Each line that has the string "kręgiel" must be copied from the records below.

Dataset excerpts

====

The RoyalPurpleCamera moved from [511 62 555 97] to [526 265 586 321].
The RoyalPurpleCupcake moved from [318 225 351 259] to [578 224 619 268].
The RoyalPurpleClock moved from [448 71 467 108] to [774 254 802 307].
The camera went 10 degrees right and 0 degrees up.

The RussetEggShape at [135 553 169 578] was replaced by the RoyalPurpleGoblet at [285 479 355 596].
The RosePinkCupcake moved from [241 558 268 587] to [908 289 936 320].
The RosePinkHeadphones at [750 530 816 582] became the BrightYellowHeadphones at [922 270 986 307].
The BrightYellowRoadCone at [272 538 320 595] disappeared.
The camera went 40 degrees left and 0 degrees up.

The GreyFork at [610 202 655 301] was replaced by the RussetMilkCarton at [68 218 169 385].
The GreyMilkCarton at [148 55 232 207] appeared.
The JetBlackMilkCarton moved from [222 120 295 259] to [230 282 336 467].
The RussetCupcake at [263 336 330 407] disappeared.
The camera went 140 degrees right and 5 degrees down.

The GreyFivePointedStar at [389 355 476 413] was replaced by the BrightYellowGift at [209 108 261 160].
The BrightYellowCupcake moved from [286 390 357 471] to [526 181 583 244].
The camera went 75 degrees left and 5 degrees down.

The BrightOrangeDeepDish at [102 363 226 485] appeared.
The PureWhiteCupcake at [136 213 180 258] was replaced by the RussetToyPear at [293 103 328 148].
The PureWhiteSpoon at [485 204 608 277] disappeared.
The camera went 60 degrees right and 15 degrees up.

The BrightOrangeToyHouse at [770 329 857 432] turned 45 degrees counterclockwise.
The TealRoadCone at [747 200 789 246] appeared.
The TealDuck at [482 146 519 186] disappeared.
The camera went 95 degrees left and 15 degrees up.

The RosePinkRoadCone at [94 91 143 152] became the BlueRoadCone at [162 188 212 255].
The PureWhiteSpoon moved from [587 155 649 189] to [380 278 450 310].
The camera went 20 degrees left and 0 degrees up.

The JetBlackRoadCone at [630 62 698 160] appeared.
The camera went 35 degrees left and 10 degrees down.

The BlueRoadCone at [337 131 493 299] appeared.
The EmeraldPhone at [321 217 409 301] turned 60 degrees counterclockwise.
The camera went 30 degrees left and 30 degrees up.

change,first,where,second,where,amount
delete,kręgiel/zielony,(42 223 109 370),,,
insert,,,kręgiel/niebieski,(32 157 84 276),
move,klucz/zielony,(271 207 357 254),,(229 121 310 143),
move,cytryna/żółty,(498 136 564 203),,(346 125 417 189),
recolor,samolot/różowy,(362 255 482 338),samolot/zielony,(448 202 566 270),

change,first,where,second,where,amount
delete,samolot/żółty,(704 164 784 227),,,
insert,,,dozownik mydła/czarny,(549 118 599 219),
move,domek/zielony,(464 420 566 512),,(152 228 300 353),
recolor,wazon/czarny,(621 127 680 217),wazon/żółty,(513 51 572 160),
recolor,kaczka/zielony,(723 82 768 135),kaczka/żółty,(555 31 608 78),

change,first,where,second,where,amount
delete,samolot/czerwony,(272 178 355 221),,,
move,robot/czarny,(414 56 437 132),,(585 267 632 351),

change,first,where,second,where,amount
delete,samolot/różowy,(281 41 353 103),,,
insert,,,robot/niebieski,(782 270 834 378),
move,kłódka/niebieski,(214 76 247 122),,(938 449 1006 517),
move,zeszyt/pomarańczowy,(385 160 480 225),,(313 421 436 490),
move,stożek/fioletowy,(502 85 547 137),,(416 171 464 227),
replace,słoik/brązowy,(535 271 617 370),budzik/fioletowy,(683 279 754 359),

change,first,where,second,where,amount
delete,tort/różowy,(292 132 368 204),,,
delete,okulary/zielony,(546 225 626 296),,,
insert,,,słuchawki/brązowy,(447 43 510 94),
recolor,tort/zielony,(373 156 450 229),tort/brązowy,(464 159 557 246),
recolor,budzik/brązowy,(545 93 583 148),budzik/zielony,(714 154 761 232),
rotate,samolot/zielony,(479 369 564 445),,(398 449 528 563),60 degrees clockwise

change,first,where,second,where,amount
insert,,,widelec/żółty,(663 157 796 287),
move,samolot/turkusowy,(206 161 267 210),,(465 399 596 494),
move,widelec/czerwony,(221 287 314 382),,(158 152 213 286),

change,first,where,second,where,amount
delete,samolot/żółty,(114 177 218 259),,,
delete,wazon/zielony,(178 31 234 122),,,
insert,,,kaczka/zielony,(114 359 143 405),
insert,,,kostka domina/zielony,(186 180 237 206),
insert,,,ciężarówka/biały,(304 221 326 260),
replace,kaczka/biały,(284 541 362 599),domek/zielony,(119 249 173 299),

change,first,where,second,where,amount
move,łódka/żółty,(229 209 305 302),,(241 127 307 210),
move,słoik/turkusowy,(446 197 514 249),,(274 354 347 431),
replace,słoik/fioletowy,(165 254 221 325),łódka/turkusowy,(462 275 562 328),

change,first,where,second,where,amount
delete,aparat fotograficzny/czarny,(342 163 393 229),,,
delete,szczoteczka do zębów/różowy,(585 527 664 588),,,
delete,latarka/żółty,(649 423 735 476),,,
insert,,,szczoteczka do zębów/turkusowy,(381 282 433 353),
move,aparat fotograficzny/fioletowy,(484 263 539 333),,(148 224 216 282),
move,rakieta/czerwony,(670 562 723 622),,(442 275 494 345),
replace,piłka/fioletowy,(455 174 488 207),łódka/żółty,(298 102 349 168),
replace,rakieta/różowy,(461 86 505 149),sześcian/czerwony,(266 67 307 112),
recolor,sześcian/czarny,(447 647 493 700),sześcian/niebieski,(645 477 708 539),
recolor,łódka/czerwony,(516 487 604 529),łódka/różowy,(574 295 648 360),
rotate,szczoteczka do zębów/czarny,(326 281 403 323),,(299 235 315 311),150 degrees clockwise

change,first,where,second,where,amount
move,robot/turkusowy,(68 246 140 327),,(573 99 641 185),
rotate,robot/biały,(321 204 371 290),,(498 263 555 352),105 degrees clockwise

====

SOLUTION FOR THIS PROBLEM
delete,kręgiel/zielony,(42 223 109 370),,,
insert,,,kręgiel/niebieski,(32 157 84 276),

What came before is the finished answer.